_WORK INSTRUCTION:_ Using the data below, return all lines in which "bleu" appears.

_DATA SUPPLIED:_
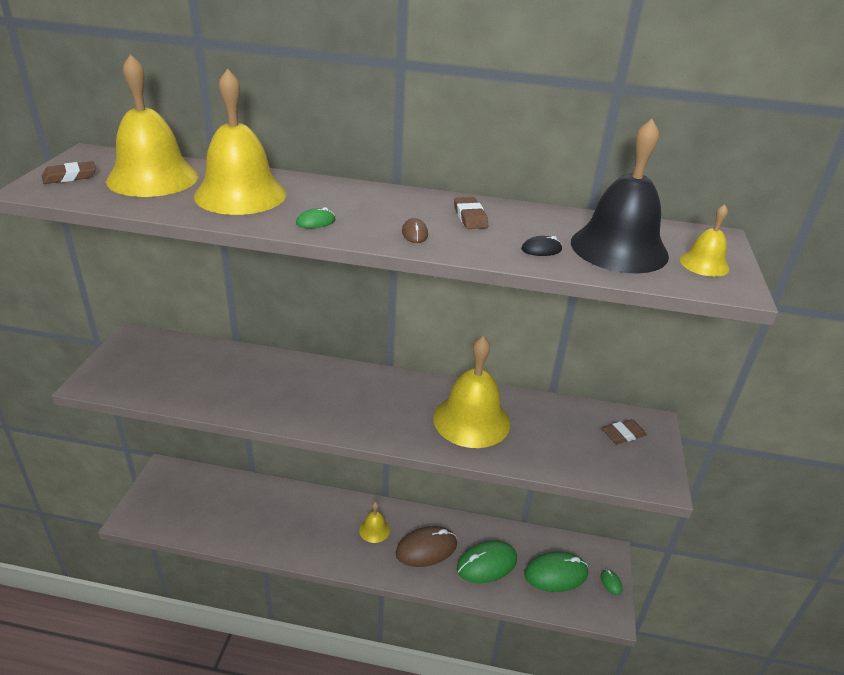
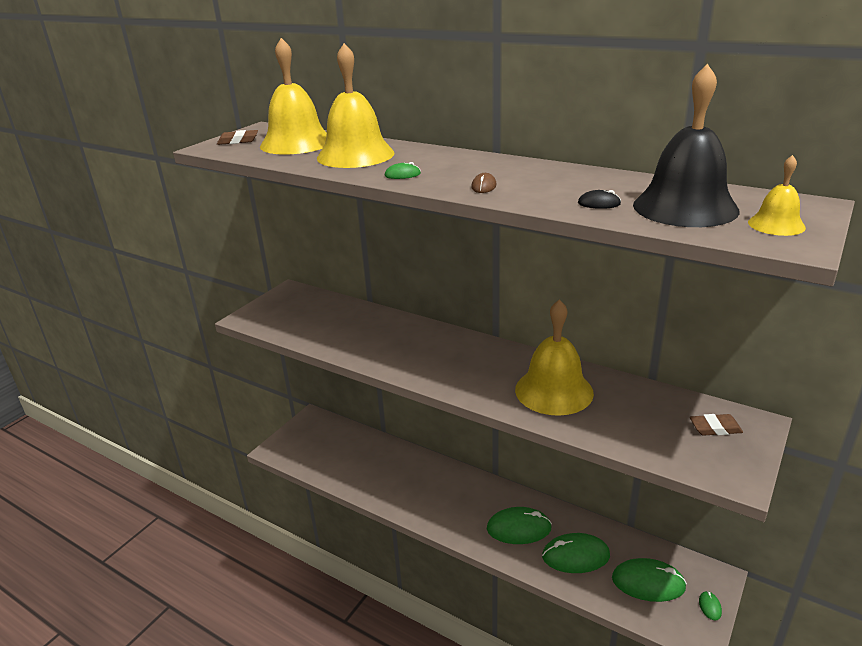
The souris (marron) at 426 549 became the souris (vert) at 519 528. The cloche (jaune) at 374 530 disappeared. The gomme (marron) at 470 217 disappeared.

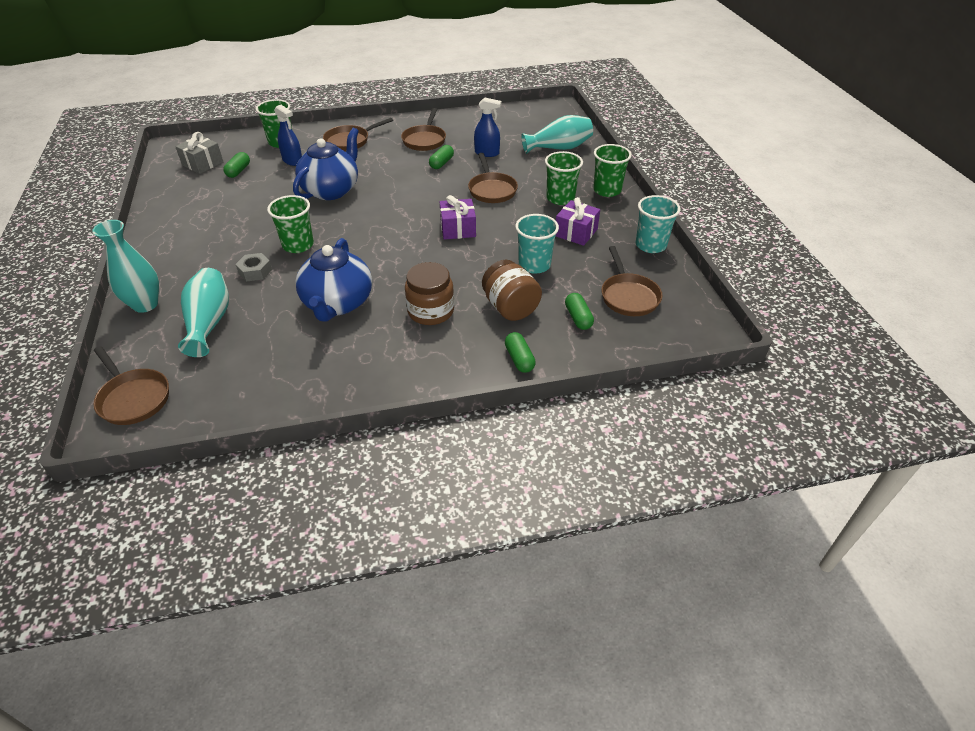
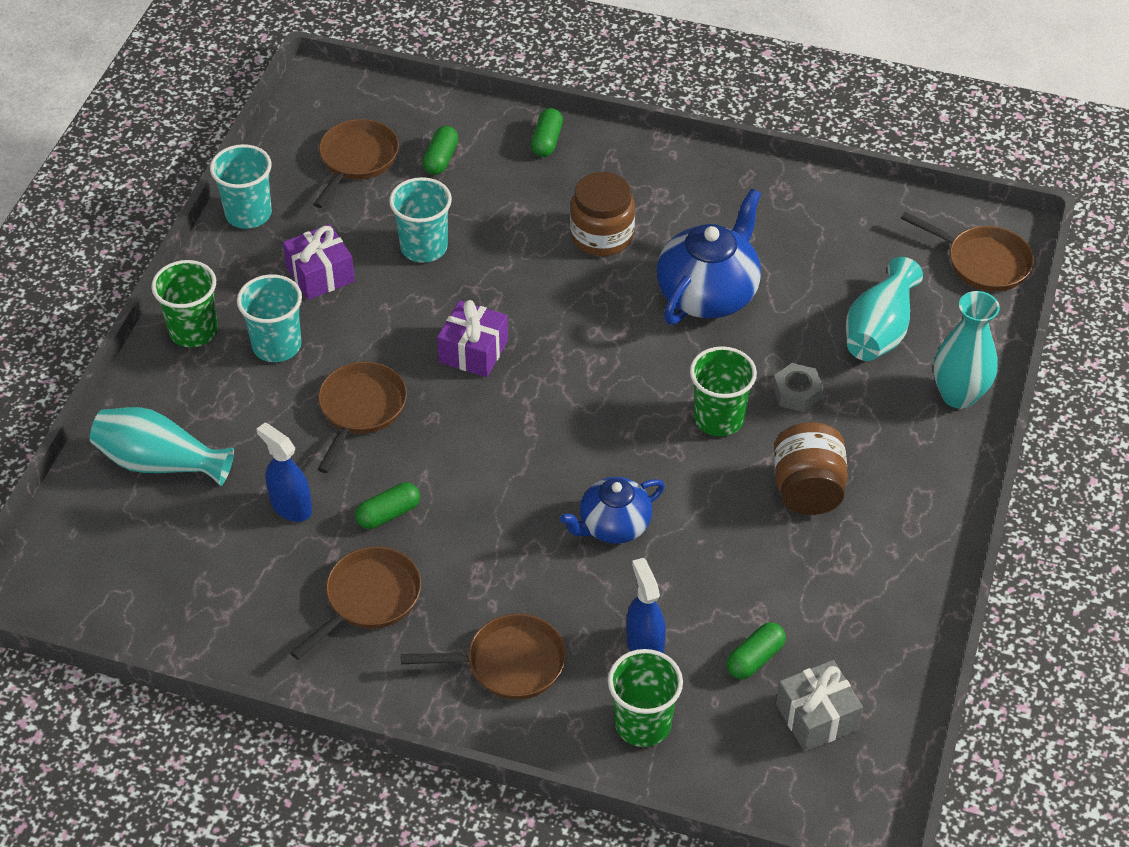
The gobelet (vert) at 560 198 became the gobelet (turquoise) at 277 346. The théière (bleu) at 331 190 changed to 0.64 times the size. The bocal (marron) moved from 510 308 to 807 490. The poêle (marron) at 133 398 turned 135 degrees clockwise.

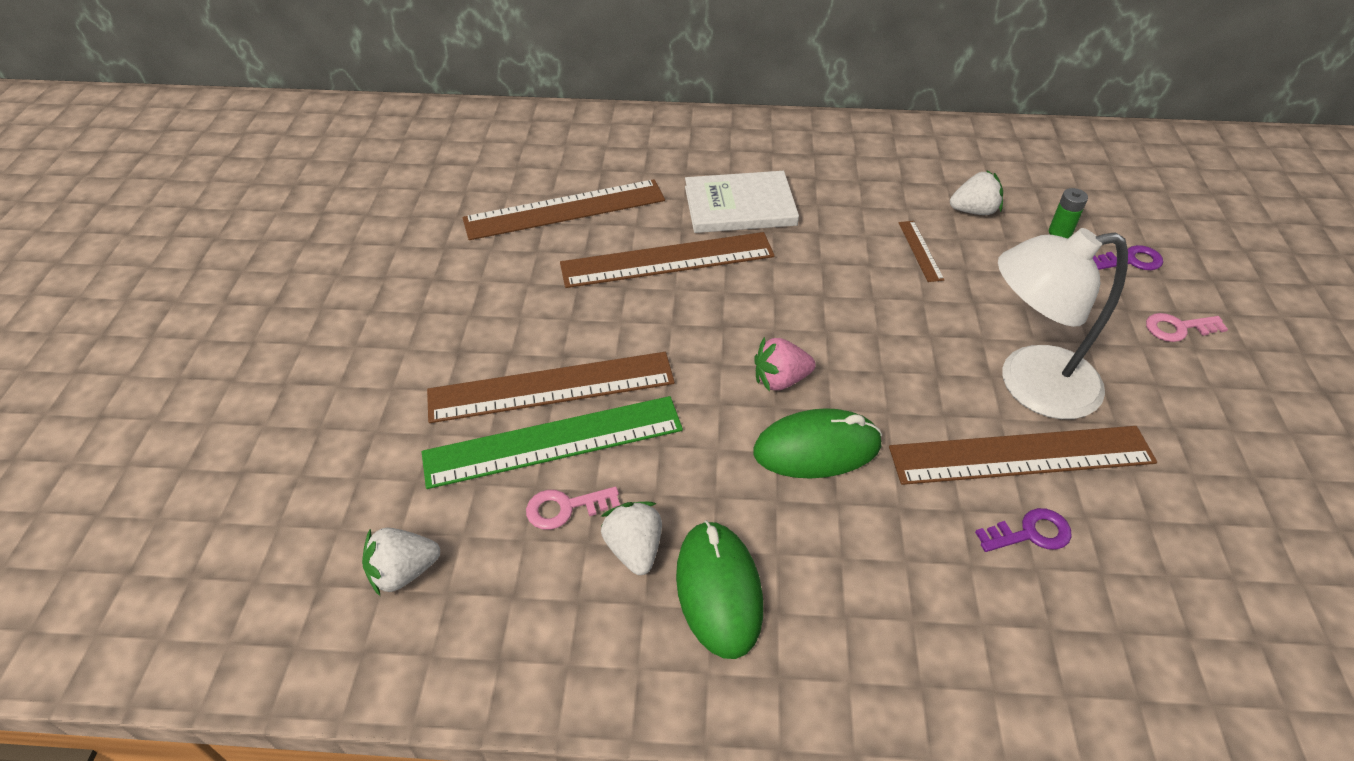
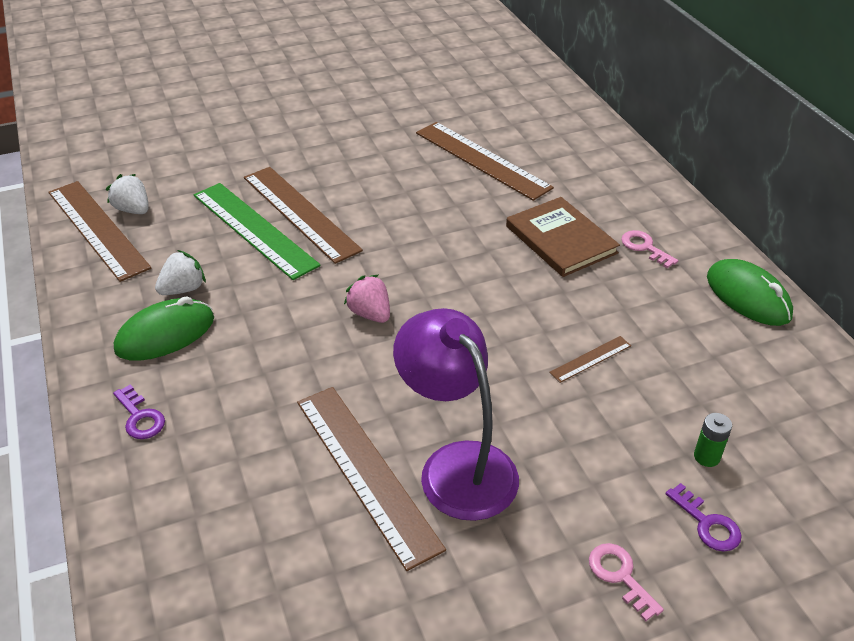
The règle (marron) moved from 667 260 to 98 229. The clé (violet) moved from 1030 533 to 140 417. The lampe (blanc) at 1030 385 became the lampe (violet) at 457 465. The livre (blanc) at 740 206 became the livre (marron) at 560 239. The clé (rose) moved from 565 508 to 644 247. The souris (vert) moved from 817 449 to 748 297. The fraise (blanc) at 974 211 disappeared.

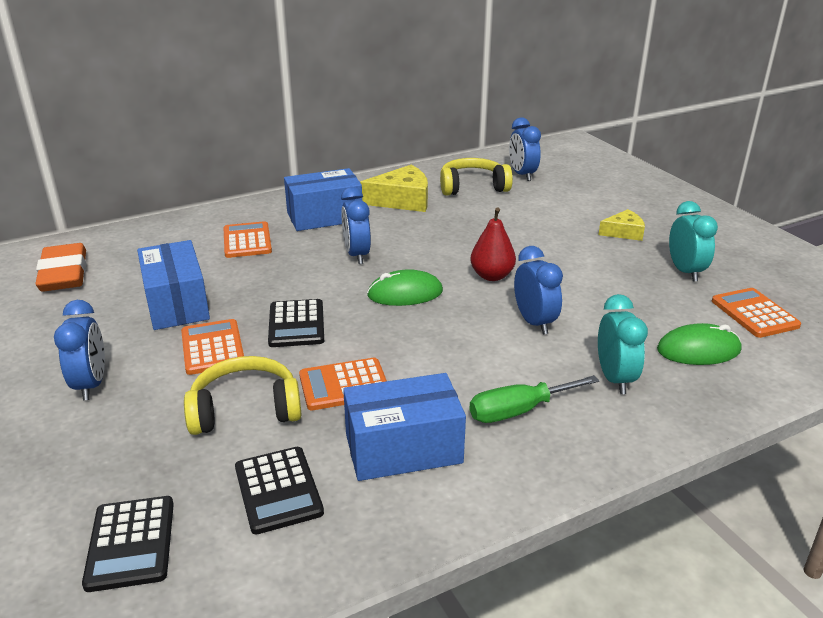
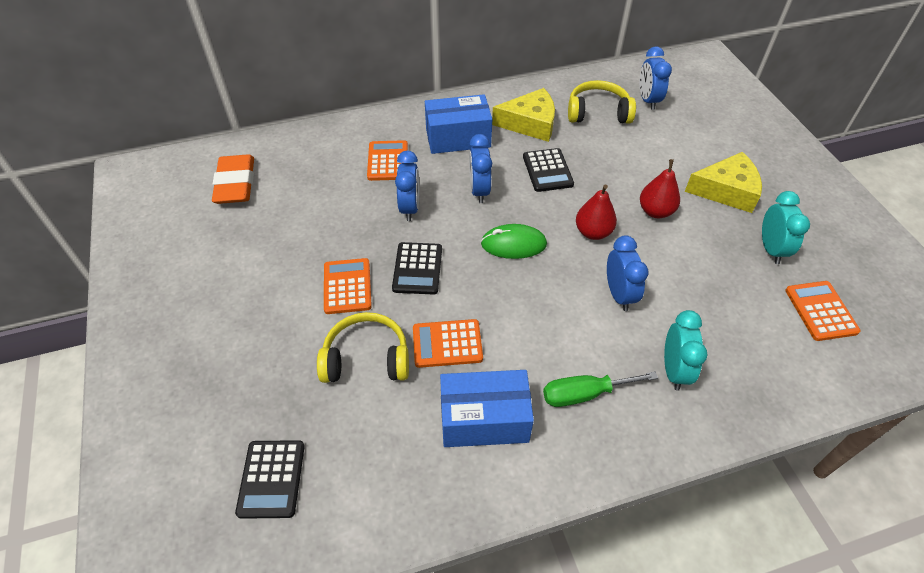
The réveil (bleu) moved from 91 384 to 410 208. The calculatrice (noir) moved from 278 490 to 547 170. The poire (rouge) at 655 211 appeared. The fromage (jaune) at 623 232 changed to 1.69 times the size. The boîte (bleu) at 177 303 disappeared. The souris (vert) at 698 350 disappeared.

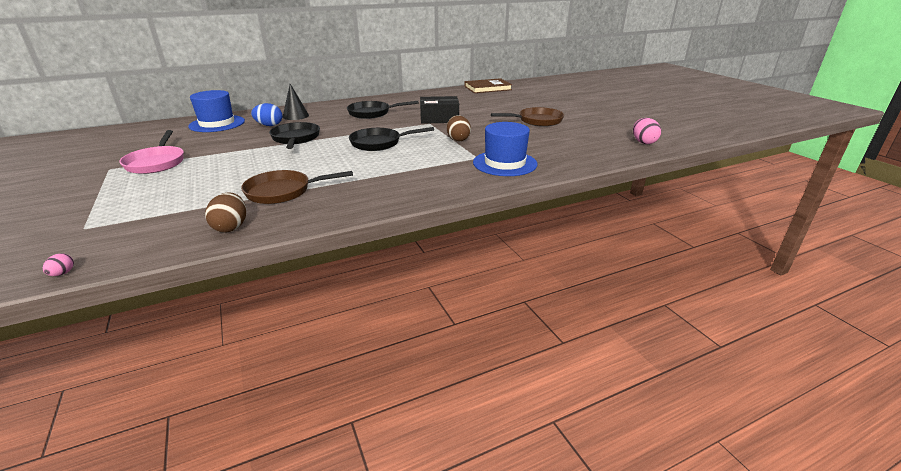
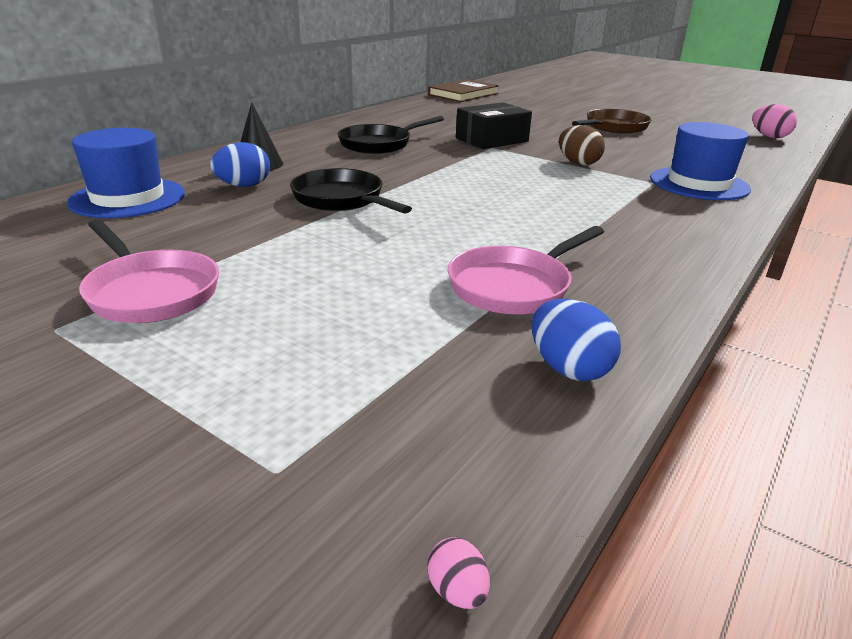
The poêle (marron) at 283 192 became the poêle (rose) at 514 286. The œuf (marron) at 231 227 became the œuf (bleu) at 568 368. The poêle (noir) at 379 143 disappeared.

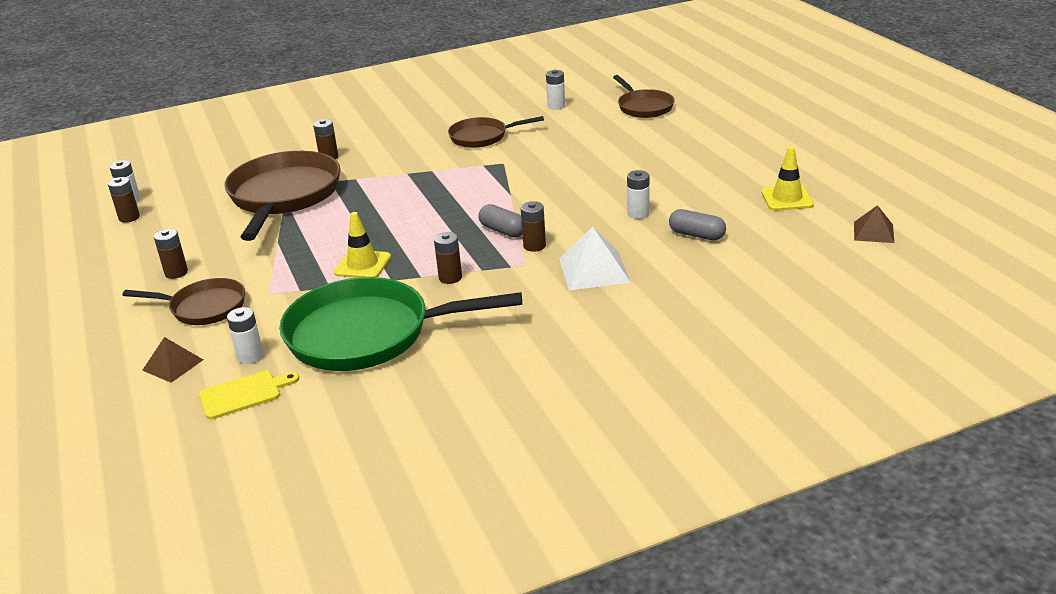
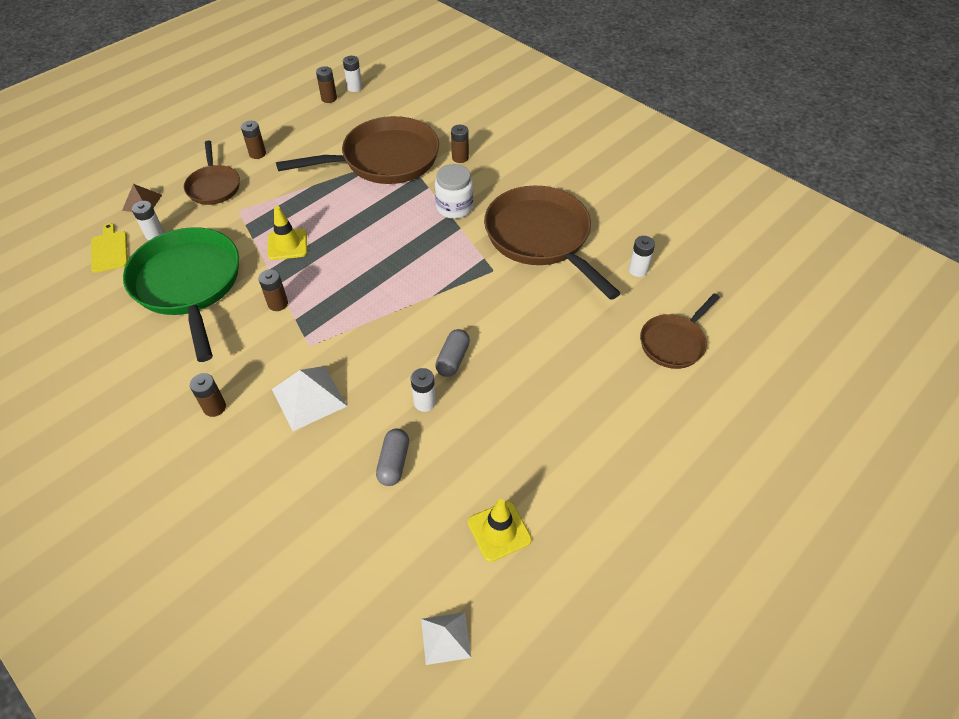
The planche à découper (jaune) at 244 394 turned 150 degrees counterclockwise. The pile (marron) moved from 534 246 to 214 407. The pyramide (marron) at 873 232 became the pyramide (blanc) at 445 637. The bocal (blanc) at 454 207 appeared. The gélule (gris) moved from 503 231 to 453 359. The poêle (marron) at 482 137 changed to 1.83 times the size.

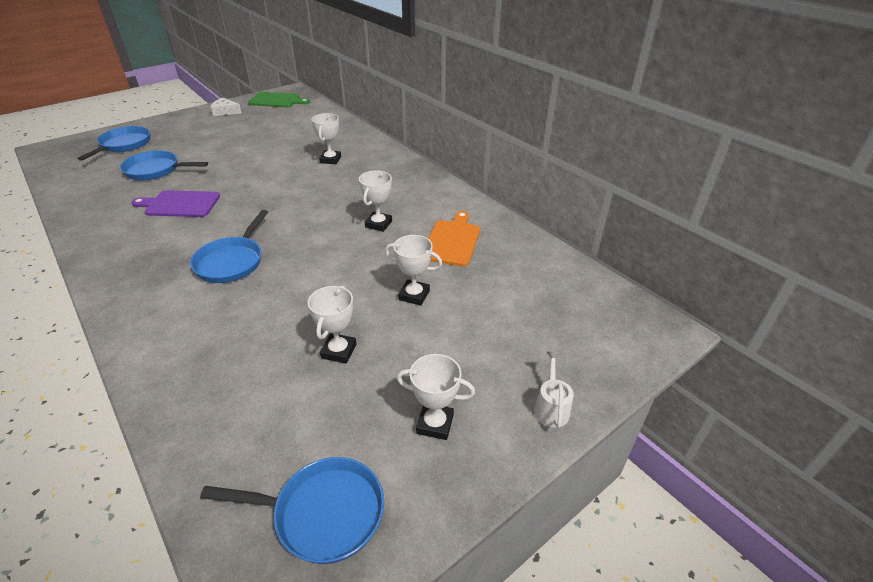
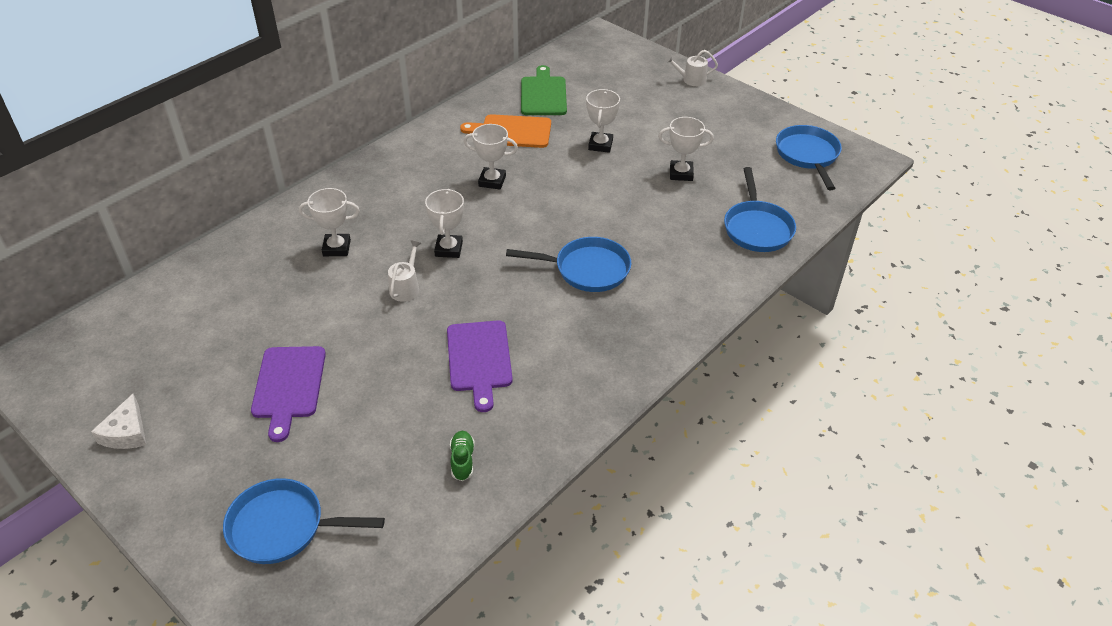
The planche à découper (violet) at 289 386 appeared. The arrosoir (blanc) at 406 287 appeared. The trophée (blanc) moved from 435 424 to 448 249. The chaussure (vert) at 462 460 appeared. The planche à découper (vert) moved from 277 100 to 543 94. The poêle (bleu) moved from 156 170 to 757 228.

_EXPECTED ANSWER:_
The gobelet (vert) at 560 198 became the gobelet (turquoise) at 277 346. The théière (bleu) at 331 190 changed to 0.64 times the size. The bocal (marron) moved from 510 308 to 807 490. The poêle (marron) at 133 398 turned 135 degrees clockwise.
The réveil (bleu) moved from 91 384 to 410 208. The calculatrice (noir) moved from 278 490 to 547 170. The poire (rouge) at 655 211 appeared. The fromage (jaune) at 623 232 changed to 1.69 times the size. The boîte (bleu) at 177 303 disappeared. The souris (vert) at 698 350 disappeared.
The poêle (marron) at 283 192 became the poêle (rose) at 514 286. The œuf (marron) at 231 227 became the œuf (bleu) at 568 368. The poêle (noir) at 379 143 disappeared.
The planche à découper (violet) at 289 386 appeared. The arrosoir (blanc) at 406 287 appeared. The trophée (blanc) moved from 435 424 to 448 249. The chaussure (vert) at 462 460 appeared. The planche à découper (vert) moved from 277 100 to 543 94. The poêle (bleu) moved from 156 170 to 757 228.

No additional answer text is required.